◆ INSTRUCTIONS TO FOLLOW
For this exercise, reproduce the entries below exactly, but only from the line containing "brown circle at (290, 836): moved 7 px down" through the line containing "blue semicircle: rotated 12 degrees clockwise", both included.

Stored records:
########################################

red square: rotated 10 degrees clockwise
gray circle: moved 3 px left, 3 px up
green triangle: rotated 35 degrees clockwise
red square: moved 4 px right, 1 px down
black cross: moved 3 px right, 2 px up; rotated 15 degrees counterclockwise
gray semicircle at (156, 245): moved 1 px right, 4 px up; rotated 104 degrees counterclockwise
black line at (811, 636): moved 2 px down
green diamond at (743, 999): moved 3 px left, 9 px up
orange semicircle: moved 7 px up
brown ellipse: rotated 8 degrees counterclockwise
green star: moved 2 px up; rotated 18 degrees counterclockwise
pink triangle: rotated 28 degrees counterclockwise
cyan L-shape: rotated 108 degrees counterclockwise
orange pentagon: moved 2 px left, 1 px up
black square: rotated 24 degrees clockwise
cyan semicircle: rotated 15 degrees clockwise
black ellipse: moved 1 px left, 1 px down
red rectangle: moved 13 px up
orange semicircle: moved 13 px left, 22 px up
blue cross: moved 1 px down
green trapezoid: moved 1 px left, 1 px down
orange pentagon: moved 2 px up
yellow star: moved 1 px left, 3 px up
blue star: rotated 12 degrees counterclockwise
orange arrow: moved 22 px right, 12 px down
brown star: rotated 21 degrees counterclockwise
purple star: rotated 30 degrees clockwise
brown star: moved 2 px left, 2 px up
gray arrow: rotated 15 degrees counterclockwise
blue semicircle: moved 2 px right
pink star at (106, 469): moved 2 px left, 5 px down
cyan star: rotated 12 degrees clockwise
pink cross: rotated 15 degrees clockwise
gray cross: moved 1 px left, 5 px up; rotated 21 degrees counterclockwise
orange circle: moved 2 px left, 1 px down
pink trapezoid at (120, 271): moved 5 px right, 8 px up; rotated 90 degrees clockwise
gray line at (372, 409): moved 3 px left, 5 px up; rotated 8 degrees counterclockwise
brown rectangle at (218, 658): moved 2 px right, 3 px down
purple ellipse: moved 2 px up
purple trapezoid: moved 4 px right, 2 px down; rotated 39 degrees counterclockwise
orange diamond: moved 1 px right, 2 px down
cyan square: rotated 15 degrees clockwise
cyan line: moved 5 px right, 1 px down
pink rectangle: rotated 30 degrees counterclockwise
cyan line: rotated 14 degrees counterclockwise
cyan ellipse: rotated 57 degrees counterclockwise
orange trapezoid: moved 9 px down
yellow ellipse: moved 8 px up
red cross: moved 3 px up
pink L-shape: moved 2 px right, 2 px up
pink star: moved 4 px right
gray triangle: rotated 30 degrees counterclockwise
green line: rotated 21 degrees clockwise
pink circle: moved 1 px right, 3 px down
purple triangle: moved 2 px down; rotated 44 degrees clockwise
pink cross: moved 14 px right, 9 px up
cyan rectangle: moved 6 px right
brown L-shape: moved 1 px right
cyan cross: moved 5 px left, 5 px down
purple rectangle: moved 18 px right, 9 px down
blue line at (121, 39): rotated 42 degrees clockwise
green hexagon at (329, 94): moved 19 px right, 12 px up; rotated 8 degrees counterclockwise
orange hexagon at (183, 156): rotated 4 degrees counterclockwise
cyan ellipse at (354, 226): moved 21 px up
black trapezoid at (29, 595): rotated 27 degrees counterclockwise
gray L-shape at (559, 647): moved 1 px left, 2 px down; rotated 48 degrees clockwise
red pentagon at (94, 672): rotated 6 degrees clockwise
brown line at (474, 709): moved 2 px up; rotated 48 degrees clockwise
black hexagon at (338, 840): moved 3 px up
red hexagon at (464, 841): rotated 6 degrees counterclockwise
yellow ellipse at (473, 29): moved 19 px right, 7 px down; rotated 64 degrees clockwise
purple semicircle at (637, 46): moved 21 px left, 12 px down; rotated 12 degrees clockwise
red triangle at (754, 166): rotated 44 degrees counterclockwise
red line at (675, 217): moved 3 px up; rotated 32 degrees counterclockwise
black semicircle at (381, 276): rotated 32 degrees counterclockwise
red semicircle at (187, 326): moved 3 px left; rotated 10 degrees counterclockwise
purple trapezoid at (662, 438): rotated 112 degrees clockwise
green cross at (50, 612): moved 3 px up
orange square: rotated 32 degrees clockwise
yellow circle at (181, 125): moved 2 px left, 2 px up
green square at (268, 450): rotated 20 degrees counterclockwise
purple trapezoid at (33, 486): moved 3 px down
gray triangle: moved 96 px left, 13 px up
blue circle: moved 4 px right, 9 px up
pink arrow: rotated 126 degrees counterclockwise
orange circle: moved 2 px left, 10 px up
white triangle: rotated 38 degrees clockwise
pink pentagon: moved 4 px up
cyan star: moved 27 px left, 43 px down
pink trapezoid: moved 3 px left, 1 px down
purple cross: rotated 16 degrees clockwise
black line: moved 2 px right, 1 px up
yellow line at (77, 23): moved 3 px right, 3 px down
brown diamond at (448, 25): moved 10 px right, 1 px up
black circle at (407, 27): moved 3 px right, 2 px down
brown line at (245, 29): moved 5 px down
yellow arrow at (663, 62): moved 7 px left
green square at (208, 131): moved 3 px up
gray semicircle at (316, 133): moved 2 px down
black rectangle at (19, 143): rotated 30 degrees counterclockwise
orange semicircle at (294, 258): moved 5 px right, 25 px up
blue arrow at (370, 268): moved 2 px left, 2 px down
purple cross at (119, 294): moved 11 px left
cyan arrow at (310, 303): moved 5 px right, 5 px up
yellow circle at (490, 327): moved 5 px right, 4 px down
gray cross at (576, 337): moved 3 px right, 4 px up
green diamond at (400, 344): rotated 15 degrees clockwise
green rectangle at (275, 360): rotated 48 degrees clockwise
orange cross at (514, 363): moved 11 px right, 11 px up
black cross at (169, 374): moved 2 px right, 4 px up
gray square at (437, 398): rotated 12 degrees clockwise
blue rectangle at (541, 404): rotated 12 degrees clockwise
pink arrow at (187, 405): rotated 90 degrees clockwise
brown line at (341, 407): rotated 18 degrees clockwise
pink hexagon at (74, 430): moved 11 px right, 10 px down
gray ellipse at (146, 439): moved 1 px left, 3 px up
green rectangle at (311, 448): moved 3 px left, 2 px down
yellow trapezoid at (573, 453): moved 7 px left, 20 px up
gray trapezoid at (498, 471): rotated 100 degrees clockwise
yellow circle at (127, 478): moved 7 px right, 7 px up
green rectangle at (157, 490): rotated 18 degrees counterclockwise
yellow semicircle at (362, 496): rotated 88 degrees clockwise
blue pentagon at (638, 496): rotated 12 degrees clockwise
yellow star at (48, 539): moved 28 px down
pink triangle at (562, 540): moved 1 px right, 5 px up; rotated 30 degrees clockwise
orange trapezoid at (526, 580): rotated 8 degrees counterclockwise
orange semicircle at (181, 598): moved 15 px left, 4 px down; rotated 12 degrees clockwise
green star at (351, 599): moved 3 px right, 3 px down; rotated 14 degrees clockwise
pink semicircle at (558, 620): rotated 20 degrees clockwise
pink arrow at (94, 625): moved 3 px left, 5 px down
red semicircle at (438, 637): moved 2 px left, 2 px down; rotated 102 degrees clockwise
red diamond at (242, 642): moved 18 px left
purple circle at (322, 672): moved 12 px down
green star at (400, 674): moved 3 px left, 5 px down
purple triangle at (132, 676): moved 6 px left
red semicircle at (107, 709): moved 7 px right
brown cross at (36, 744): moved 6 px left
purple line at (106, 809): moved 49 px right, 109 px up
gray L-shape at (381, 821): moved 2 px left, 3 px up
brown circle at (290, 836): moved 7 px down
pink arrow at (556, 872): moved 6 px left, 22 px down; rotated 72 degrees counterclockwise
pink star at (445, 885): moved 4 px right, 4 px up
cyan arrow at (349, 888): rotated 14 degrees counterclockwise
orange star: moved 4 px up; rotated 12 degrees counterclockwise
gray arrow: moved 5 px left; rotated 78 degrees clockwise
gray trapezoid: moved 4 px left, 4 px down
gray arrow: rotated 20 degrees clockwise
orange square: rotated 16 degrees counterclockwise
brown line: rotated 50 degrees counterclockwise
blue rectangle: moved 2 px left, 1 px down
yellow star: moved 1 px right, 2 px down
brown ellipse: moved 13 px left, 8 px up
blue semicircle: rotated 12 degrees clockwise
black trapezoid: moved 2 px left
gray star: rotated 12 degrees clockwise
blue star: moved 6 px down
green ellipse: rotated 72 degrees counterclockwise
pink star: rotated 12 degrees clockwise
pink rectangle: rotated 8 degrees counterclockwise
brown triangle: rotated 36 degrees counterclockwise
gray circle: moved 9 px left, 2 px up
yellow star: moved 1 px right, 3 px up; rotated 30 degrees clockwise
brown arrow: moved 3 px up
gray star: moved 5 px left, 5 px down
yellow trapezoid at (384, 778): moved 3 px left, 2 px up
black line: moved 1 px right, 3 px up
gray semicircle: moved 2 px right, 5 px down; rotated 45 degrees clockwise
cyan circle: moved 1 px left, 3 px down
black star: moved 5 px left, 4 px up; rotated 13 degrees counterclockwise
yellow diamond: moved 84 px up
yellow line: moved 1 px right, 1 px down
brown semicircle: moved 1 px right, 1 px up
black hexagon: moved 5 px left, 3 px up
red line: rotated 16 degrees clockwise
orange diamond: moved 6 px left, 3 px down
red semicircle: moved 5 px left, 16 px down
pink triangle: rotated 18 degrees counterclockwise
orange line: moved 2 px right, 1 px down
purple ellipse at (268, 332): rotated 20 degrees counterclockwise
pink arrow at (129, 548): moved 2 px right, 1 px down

########################################

◆ SOLUTION TO THIS EXERCISE
brown circle at (290, 836): moved 7 px down
pink arrow at (556, 872): moved 6 px left, 22 px down; rotated 72 degrees counterclockwise
pink star at (445, 885): moved 4 px right, 4 px up
cyan arrow at (349, 888): rotated 14 degrees counterclockwise
orange star: moved 4 px up; rotated 12 degrees counterclockwise
gray arrow: moved 5 px left; rotated 78 degrees clockwise
gray trapezoid: moved 4 px left, 4 px down
gray arrow: rotated 20 degrees clockwise
orange square: rotated 16 degrees counterclockwise
brown line: rotated 50 degrees counterclockwise
blue rectangle: moved 2 px left, 1 px down
yellow star: moved 1 px right, 2 px down
brown ellipse: moved 13 px left, 8 px up
blue semicircle: rotated 12 degrees clockwise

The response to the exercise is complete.